• Required work
Render the following lines as a numbered list, omitting every blank line.

• Provided entries
• • • • •

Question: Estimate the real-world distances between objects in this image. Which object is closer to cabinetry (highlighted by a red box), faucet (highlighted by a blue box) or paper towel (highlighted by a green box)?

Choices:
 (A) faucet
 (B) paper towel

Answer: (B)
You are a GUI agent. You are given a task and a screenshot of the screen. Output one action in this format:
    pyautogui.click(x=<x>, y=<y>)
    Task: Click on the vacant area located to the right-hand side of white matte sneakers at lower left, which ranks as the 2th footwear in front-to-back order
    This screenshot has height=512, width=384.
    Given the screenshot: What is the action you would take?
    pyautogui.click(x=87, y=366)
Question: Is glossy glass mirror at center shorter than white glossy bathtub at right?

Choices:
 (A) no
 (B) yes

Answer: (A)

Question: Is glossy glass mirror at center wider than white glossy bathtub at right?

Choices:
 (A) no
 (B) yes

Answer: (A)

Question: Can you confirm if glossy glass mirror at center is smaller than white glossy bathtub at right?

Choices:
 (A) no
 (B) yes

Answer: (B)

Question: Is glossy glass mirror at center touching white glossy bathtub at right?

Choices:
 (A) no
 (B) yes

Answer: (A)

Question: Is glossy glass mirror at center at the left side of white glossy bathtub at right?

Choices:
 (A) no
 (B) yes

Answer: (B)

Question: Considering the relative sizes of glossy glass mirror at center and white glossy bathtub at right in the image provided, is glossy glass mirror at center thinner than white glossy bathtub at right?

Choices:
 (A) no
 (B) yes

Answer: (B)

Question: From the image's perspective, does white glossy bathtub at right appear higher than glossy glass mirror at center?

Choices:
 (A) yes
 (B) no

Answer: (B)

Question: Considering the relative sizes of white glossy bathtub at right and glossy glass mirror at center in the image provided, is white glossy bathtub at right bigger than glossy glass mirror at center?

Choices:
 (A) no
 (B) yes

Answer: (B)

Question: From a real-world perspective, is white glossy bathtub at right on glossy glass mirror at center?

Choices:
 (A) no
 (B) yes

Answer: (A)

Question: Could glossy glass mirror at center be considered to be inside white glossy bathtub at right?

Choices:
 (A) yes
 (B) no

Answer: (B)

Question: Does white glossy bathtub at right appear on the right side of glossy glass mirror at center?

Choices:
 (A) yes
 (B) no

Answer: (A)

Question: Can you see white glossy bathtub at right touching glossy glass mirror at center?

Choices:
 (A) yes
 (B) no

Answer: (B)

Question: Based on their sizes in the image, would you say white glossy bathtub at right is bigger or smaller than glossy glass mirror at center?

• • • • •

• Written answer
1. Question: Estimate the real-world distances between objects in this image. Which object is closer to cabinetry (highlighted by a red box), faucet (highlighted by a blue box) or paper towel (highlighted by a green box)?
2. Choices:
3.  (A) faucet
4.  (B) paper towel
5. Answer: (B)
6. You are a GUI agent. You are given a task and a screenshot of the screen. Output one action in this format:
7.     pyautogui.click(x=<x>, y=<y>)
8.     Task: Click on the vacant area located to the right-hand side of white matte sneakers at lower left, which ranks as the 2th footwear in front-to-back order
9.     This screenshot has height=512, width=384.
10.     Given the screenshot: What is the action you would take?
11.     pyautogui.click(x=87, y=366)
12. Question: Is glossy glass mirror at center shorter than white glossy bathtub at right?
13. Choices:
14.  (A) no
15.  (B) yes
16. Answer: (A)
17. Question: Is glossy glass mirror at center wider than white glossy bathtub at right?
18. Choices:
19.  (A) no
20.  (B) yes
21. Answer: (A)
22. Question: Can you confirm if glossy glass mirror at center is smaller than white glossy bathtub at right?
23. Choices:
24.  (A) no
25.  (B) yes
26. Answer: (B)
27. Question: Is glossy glass mirror at center touching white glossy bathtub at right?
28. Choices:
29.  (A) no
30.  (B) yes
31. Answer: (A)
32. Question: Is glossy glass mirror at center at the left side of white glossy bathtub at right?
33. Choices:
34.  (A) no
35.  (B) yes
36. Answer: (B)
37. Question: Considering the relative sizes of glossy glass mirror at center and white glossy bathtub at right in the image provided, is glossy glass mirror at center thinner than white glossy bathtub at right?
38. Choices:
39.  (A) no
40.  (B) yes
41. Answer: (B)
42. Question: From the image's perspective, does white glossy bathtub at right appear higher than glossy glass mirror at center?
43. Choices:
44.  (A) yes
45.  (B) no
46. Answer: (B)
47. Question: Considering the relative sizes of white glossy bathtub at right and glossy glass mirror at center in the image provided, is white glossy bathtub at right bigger than glossy glass mirror at center?
48. Choices:
49.  (A) no
50.  (B) yes
51. Answer: (B)
52. Question: From a real-world perspective, is white glossy bathtub at right on glossy glass mirror at center?
53. Choices:
54.  (A) no
55.  (B) yes
56. Answer: (A)
57. Question: Could glossy glass mirror at center be considered to be inside white glossy bathtub at right?
58. Choices:
59.  (A) yes
60.  (B) no
61. Answer: (B)
62. Question: Does white glossy bathtub at right appear on the right side of glossy glass mirror at center?
63. Choices:
64.  (A) yes
65.  (B) no
66. Answer: (A)
67. Question: Can you see white glossy bathtub at right touching glossy glass mirror at center?
68. Choices:
69.  (A) yes
70.  (B) no
71. Answer: (B)
72. Question: Based on their sizes in the image, would you say white glossy bathtub at right is bigger or smaller than glossy glass mirror at center?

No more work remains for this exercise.